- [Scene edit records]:
******
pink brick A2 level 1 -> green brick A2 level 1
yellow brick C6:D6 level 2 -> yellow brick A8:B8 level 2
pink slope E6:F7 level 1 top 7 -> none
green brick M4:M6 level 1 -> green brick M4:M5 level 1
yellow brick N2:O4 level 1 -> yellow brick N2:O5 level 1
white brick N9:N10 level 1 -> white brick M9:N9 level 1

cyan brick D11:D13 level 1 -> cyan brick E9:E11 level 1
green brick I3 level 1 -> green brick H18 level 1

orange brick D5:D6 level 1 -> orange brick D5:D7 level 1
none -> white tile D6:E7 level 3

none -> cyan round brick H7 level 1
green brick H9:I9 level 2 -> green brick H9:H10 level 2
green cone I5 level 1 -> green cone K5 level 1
******
- [Try it]: Pick out the lines above containing the word "green", then copy them.

- [Exercise answer]:
pink brick A2 level 1 -> green brick A2 level 1
green brick M4:M6 level 1 -> green brick M4:M5 level 1
green brick I3 level 1 -> green brick H18 level 1
green brick H9:I9 level 2 -> green brick H9:H10 level 2
green cone I5 level 1 -> green cone K5 level 1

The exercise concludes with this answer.